PROBLEM STATEMENT: Return every record below exactly; leave out the images.

RECORDS TO PROCESS:
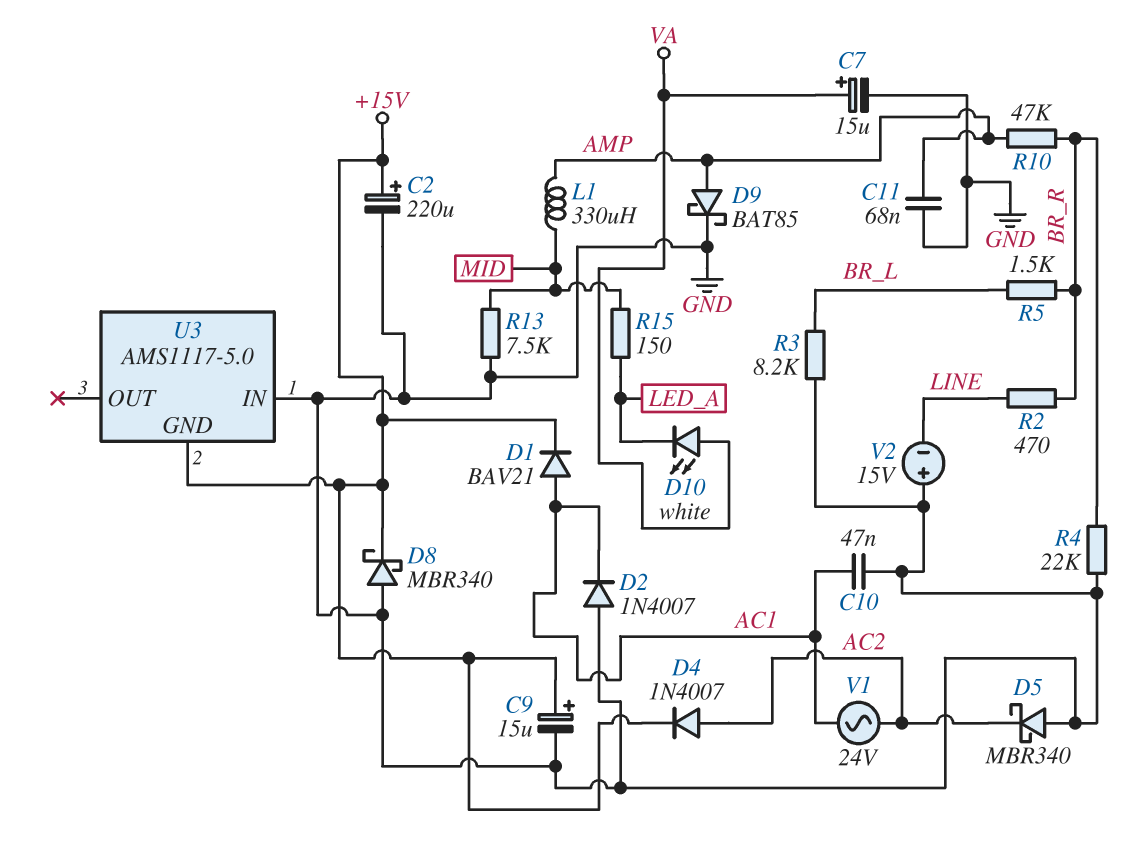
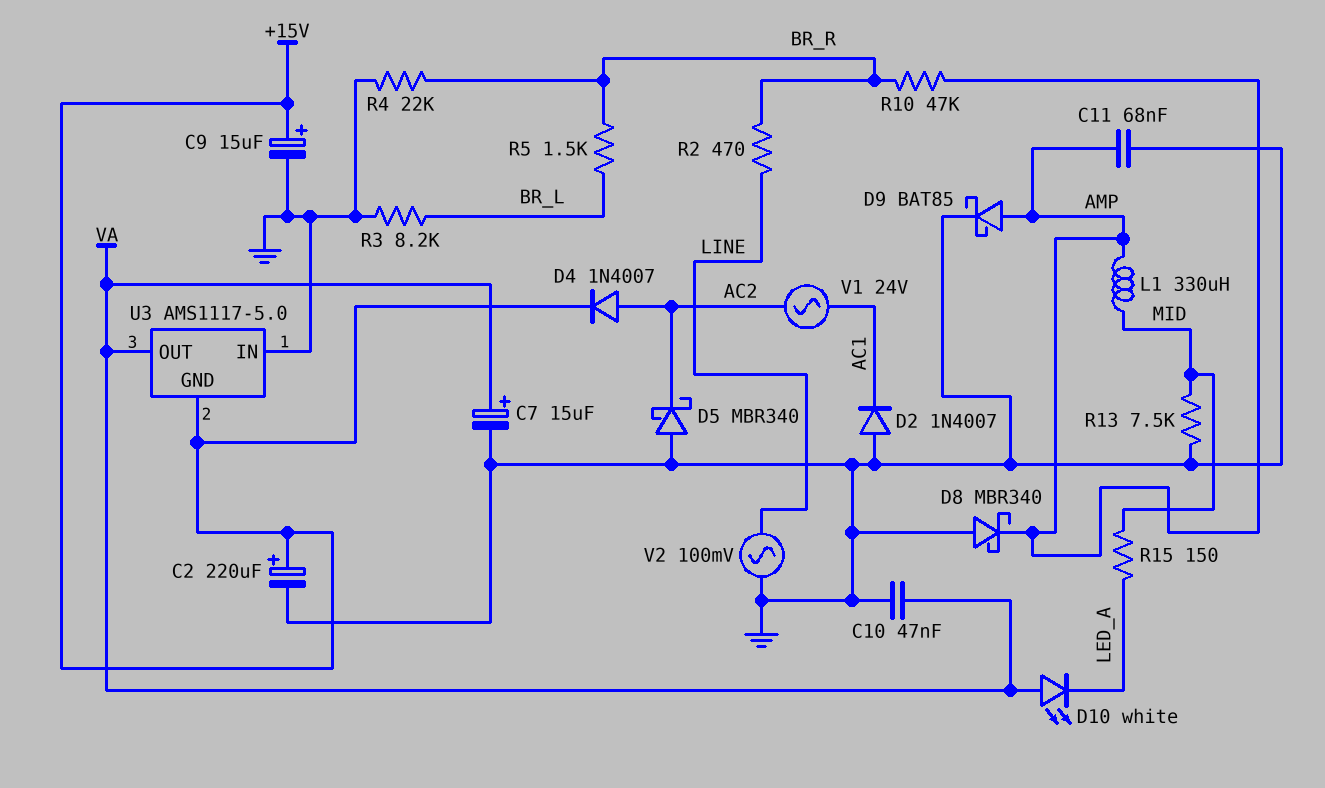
C10: 47nF (AC1, GND) -> 47nF (GND, VA)
D1: diode BAV21 (A AC1, K +15V) -> none
D8: schottky MBR340 (A GND, K +15V) -> schottky MBR340 (A GND, K AMP)
U3 pin OUT: none -> VA
V2: 15V (plus GND, minus LINE) -> AC 100mV (GND, LINE)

FINISHED EXERCISE:
C10: 47nF (AC1, GND) -> 47nF (GND, VA)
D1: diode BAV21 (A AC1, K +15V) -> none
D8: schottky MBR340 (A GND, K +15V) -> schottky MBR340 (A GND, K AMP)
U3 pin OUT: none -> VA
V2: 15V (plus GND, minus LINE) -> AC 100mV (GND, LINE)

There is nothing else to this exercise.